ASSIGNMENT => From the records below, print exactly the lines starting at the one containing "NTC4: 22k (+9V, VTH) -> 22k (GND, VTH)" and ending at the one containing "U3 pin out: +9V -> CMP", ends included, and nothing else.

MATERIAL FOR THIS EXERCISE =>
= Beginning of Section =

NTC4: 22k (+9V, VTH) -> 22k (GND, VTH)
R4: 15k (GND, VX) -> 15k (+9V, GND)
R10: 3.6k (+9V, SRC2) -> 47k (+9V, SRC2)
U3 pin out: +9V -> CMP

= End of Section =
= Beginning of Section =

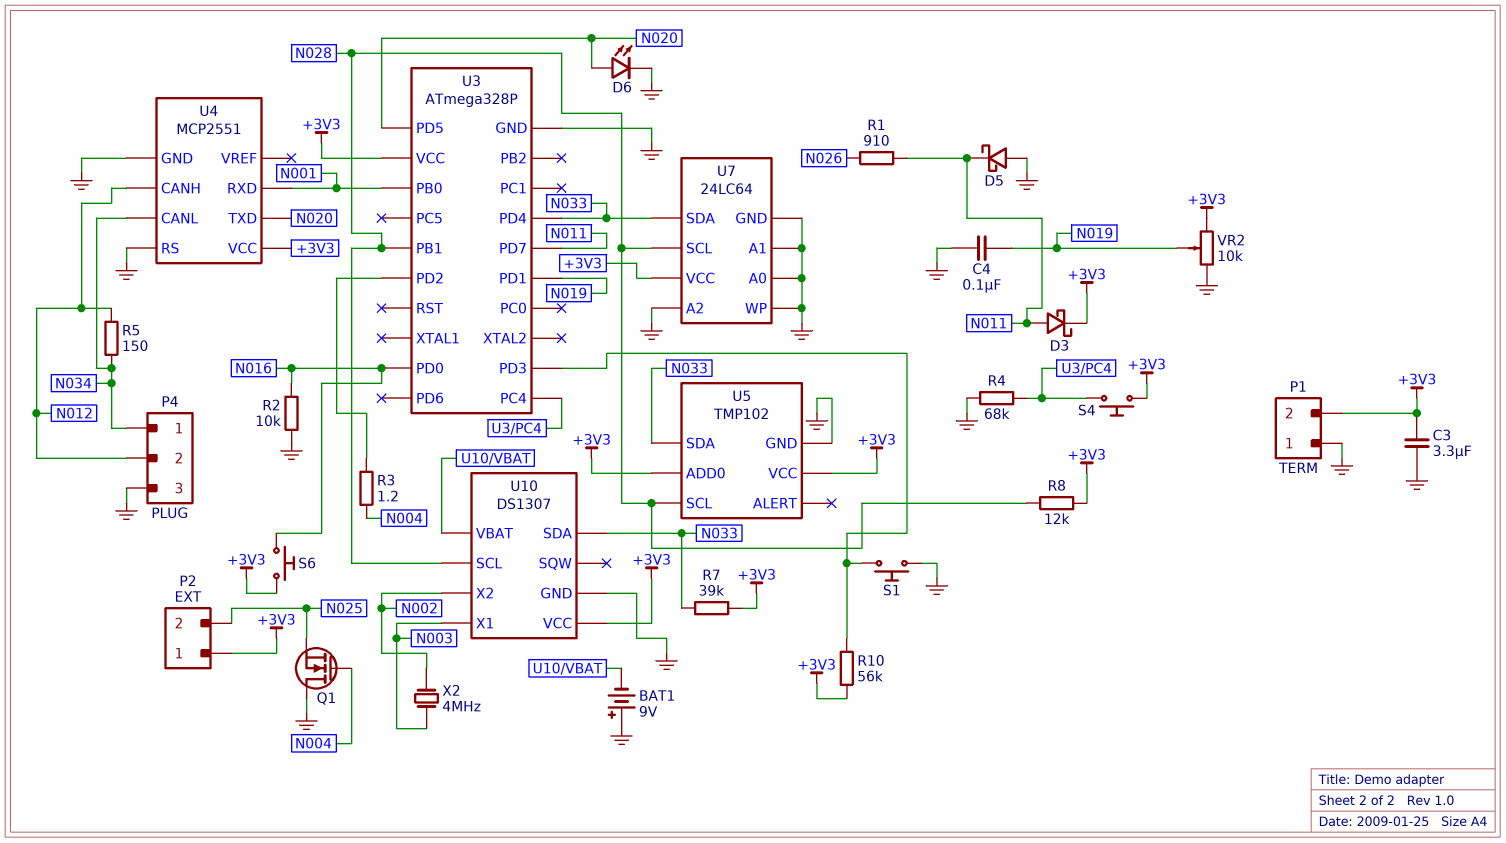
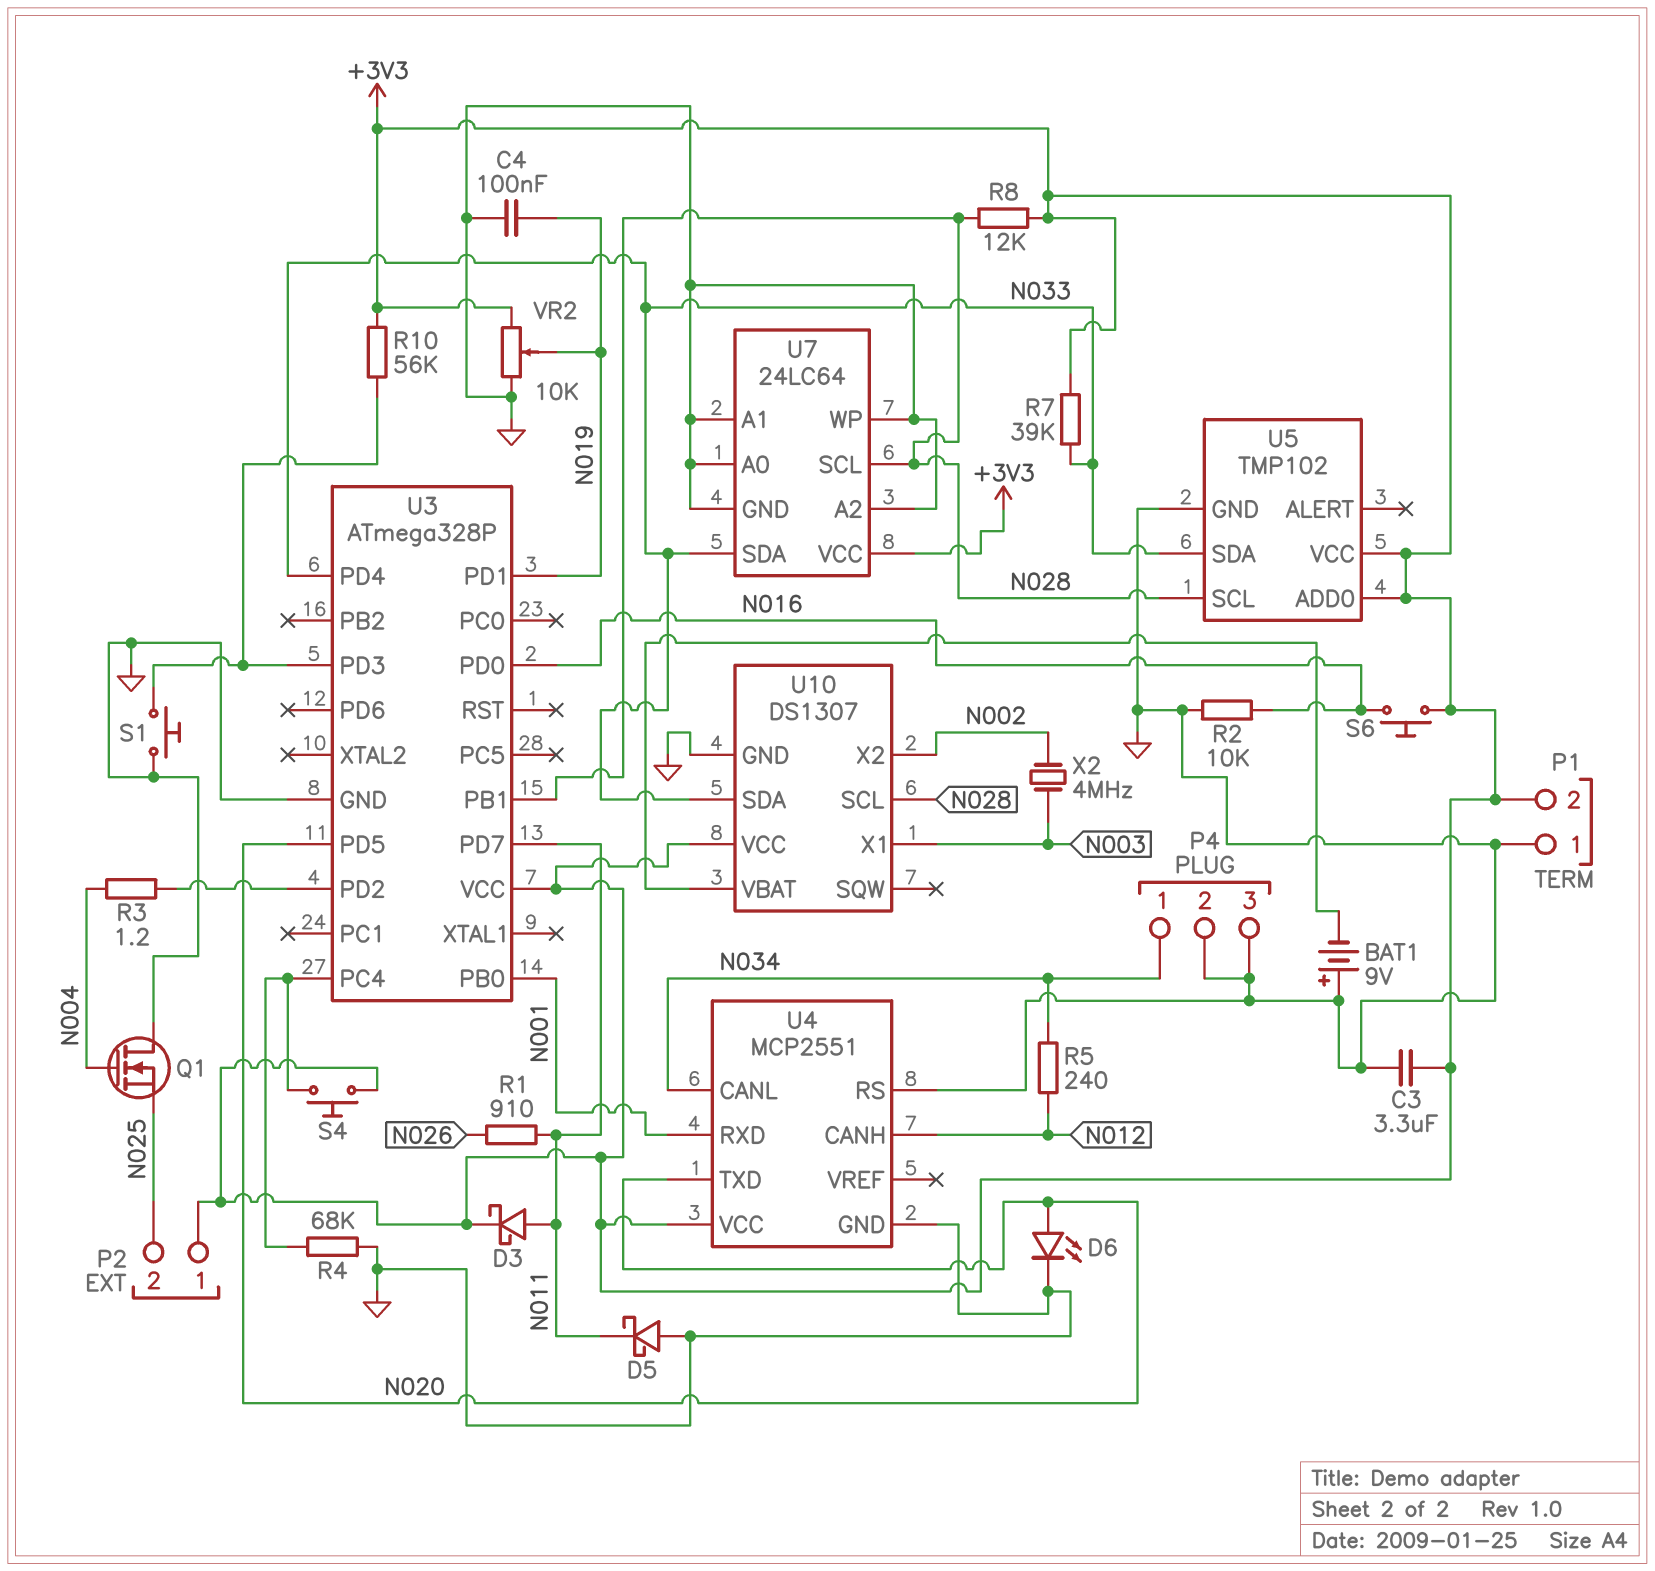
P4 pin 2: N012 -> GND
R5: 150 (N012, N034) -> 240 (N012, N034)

= End of Section =

YOUR SOLUTION =>
NTC4: 22k (+9V, VTH) -> 22k (GND, VTH)
R4: 15k (GND, VX) -> 15k (+9V, GND)
R10: 3.6k (+9V, SRC2) -> 47k (+9V, SRC2)
U3 pin out: +9V -> CMP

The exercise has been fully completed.